[WHAT IS EXPECTED] Find the line holding "(632, 332) = (691, 310): blue" in the entries below. Give it again exactly, along with every line after it up to and including the line holding "camera: 115 degrees right, 5 degrees down".
******************************
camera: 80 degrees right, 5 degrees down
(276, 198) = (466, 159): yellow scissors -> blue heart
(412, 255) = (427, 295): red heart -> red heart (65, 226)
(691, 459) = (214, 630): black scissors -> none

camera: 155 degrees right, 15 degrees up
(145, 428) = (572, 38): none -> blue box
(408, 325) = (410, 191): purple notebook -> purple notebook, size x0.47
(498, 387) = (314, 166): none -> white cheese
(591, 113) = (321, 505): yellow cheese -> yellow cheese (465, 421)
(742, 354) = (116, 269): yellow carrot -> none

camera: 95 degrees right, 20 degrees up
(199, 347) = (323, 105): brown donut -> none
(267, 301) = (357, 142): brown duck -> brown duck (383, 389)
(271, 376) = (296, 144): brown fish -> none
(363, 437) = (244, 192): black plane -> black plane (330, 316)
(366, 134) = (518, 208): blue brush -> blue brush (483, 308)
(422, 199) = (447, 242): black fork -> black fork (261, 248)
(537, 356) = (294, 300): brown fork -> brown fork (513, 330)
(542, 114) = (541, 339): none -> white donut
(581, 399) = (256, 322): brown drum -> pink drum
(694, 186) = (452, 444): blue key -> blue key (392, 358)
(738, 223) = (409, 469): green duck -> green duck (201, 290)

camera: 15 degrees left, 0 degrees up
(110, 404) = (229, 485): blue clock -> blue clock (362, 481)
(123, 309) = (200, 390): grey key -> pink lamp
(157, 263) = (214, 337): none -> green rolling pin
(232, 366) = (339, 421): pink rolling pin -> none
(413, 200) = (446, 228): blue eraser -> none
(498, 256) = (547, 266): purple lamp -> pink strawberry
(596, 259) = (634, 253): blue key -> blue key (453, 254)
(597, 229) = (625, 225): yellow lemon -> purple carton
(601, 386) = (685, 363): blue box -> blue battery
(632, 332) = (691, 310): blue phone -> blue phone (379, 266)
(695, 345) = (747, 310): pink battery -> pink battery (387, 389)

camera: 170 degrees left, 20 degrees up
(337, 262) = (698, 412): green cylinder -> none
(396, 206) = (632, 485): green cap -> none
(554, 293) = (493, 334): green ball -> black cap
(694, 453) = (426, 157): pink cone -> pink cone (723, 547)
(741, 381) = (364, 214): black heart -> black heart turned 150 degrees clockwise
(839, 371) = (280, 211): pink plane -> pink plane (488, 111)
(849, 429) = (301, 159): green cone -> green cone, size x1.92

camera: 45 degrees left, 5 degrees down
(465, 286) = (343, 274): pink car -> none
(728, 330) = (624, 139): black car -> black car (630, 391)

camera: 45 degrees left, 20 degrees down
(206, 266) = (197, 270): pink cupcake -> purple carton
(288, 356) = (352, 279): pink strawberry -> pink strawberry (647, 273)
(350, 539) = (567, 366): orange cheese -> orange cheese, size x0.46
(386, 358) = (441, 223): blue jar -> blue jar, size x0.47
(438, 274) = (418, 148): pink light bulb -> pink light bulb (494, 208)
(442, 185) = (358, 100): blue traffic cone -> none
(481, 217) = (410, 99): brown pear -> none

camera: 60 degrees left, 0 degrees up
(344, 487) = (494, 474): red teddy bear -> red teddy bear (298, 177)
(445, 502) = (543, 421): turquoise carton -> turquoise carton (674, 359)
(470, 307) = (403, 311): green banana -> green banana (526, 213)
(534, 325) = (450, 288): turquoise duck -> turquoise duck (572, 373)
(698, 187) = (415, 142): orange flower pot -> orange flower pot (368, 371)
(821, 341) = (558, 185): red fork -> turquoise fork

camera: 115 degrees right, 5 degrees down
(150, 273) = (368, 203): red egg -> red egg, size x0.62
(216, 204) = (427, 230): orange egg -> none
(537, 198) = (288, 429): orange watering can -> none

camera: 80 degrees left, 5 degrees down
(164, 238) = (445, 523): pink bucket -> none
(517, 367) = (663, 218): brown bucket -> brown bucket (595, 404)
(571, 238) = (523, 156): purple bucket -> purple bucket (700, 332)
******************************
[ANSWER]
(632, 332) = (691, 310): blue phone -> blue phone (379, 266)
(695, 345) = (747, 310): pink battery -> pink battery (387, 389)

camera: 170 degrees left, 20 degrees up
(337, 262) = (698, 412): green cylinder -> none
(396, 206) = (632, 485): green cap -> none
(554, 293) = (493, 334): green ball -> black cap
(694, 453) = (426, 157): pink cone -> pink cone (723, 547)
(741, 381) = (364, 214): black heart -> black heart turned 150 degrees clockwise
(839, 371) = (280, 211): pink plane -> pink plane (488, 111)
(849, 429) = (301, 159): green cone -> green cone, size x1.92

camera: 45 degrees left, 5 degrees down
(465, 286) = (343, 274): pink car -> none
(728, 330) = (624, 139): black car -> black car (630, 391)

camera: 45 degrees left, 20 degrees down
(206, 266) = (197, 270): pink cupcake -> purple carton
(288, 356) = (352, 279): pink strawberry -> pink strawberry (647, 273)
(350, 539) = (567, 366): orange cheese -> orange cheese, size x0.46
(386, 358) = (441, 223): blue jar -> blue jar, size x0.47
(438, 274) = (418, 148): pink light bulb -> pink light bulb (494, 208)
(442, 185) = (358, 100): blue traffic cone -> none
(481, 217) = (410, 99): brown pear -> none

camera: 60 degrees left, 0 degrees up
(344, 487) = (494, 474): red teddy bear -> red teddy bear (298, 177)
(445, 502) = (543, 421): turquoise carton -> turquoise carton (674, 359)
(470, 307) = (403, 311): green banana -> green banana (526, 213)
(534, 325) = (450, 288): turquoise duck -> turquoise duck (572, 373)
(698, 187) = (415, 142): orange flower pot -> orange flower pot (368, 371)
(821, 341) = (558, 185): red fork -> turquoise fork

camera: 115 degrees right, 5 degrees down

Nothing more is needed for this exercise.